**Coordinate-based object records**
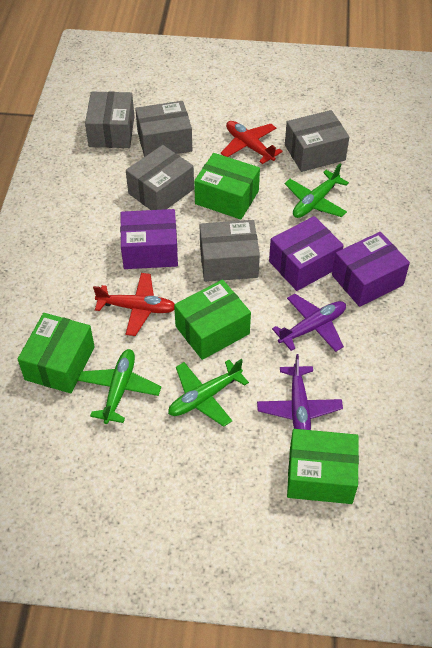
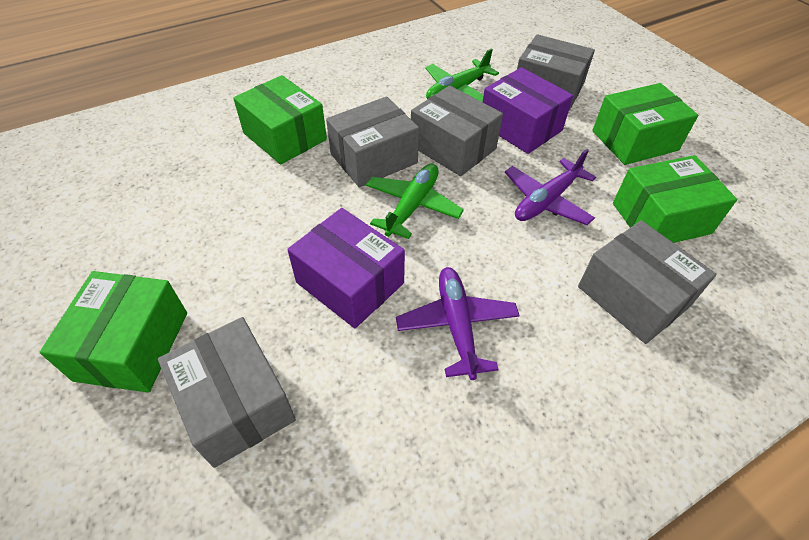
green plane: 3 -> 2
purple box: 3 -> 2
red plane: 2 -> 0

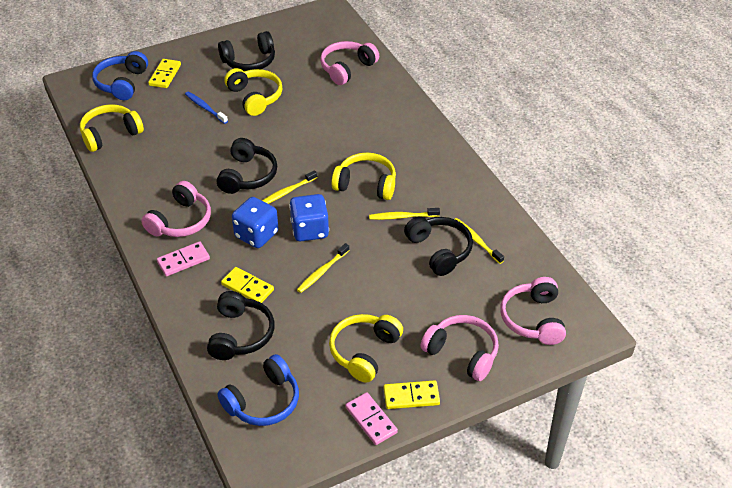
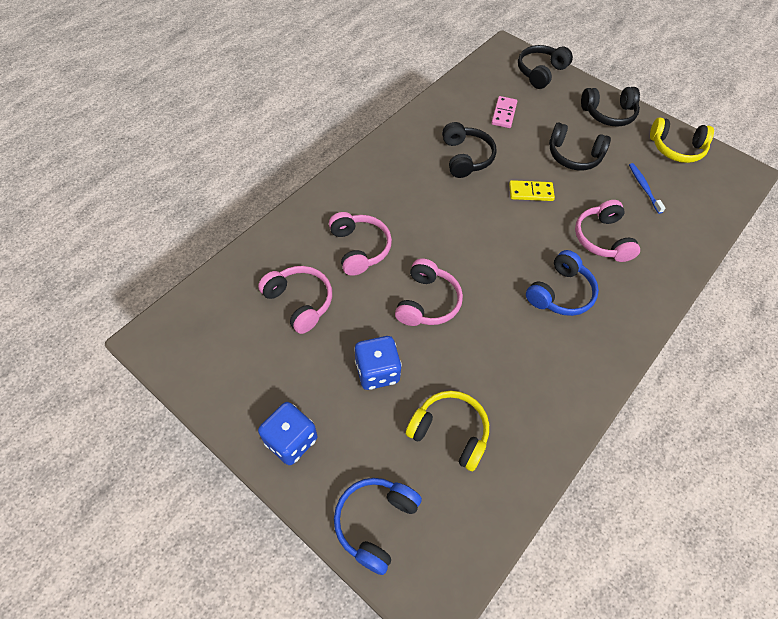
pink domino: 2 -> 1
yellow domino: 3 -> 1
yellow headphones: 4 -> 2
yellow toothbrush: 4 -> 0

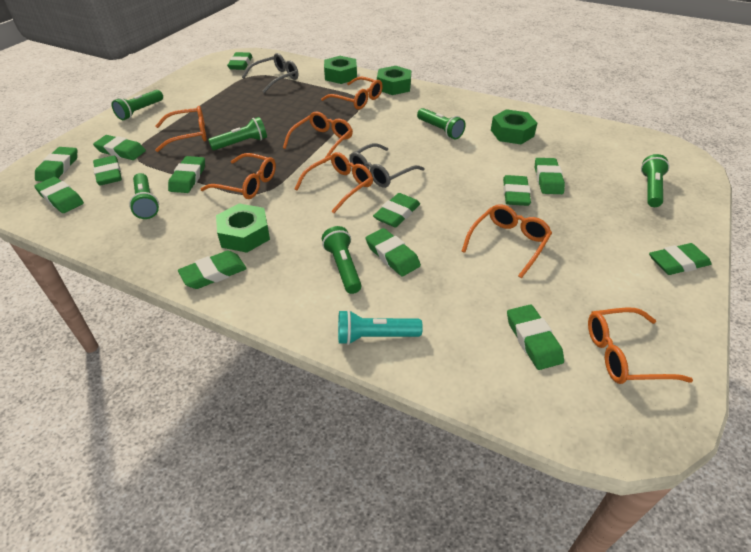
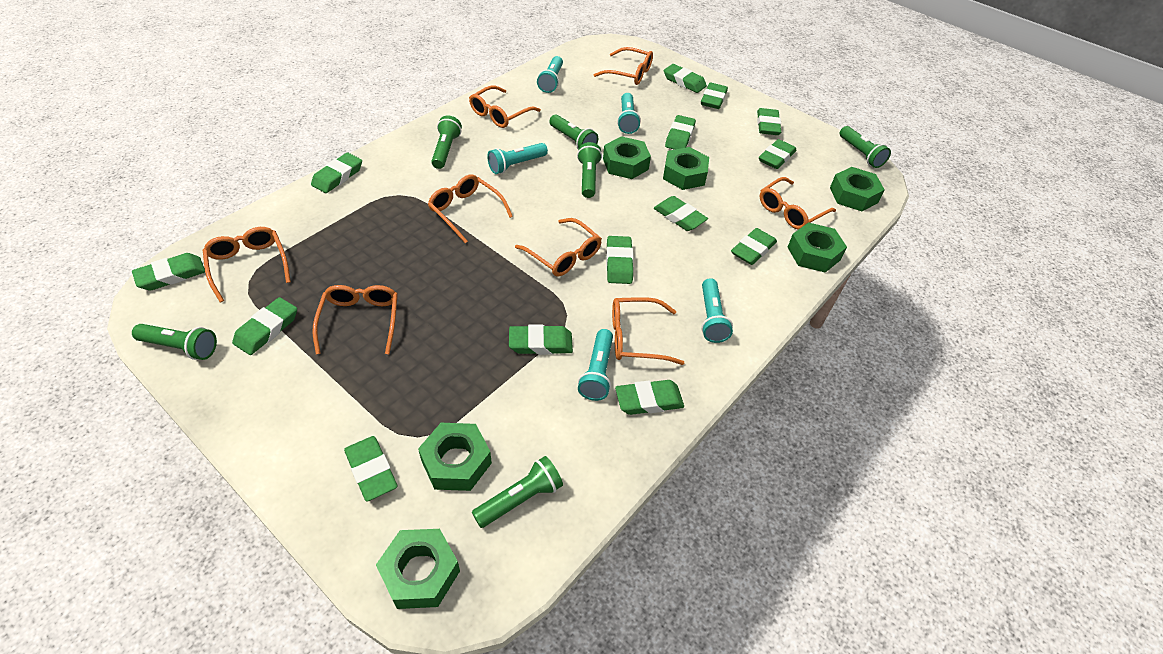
green eraser: 13 -> 14
green nut: 4 -> 6
grey glasses: 2 -> 0
orange glasses: 7 -> 8
turquoise flashlight: 1 -> 5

**WORK REQUEST**
Output all the records above exactly, but without their images.

**SOLUTION FOR THIS PROBLEM**
green plane: 3 -> 2
purple box: 3 -> 2
red plane: 2 -> 0

pink domino: 2 -> 1
yellow domino: 3 -> 1
yellow headphones: 4 -> 2
yellow toothbrush: 4 -> 0

green eraser: 13 -> 14
green nut: 4 -> 6
grey glasses: 2 -> 0
orange glasses: 7 -> 8
turquoise flashlight: 1 -> 5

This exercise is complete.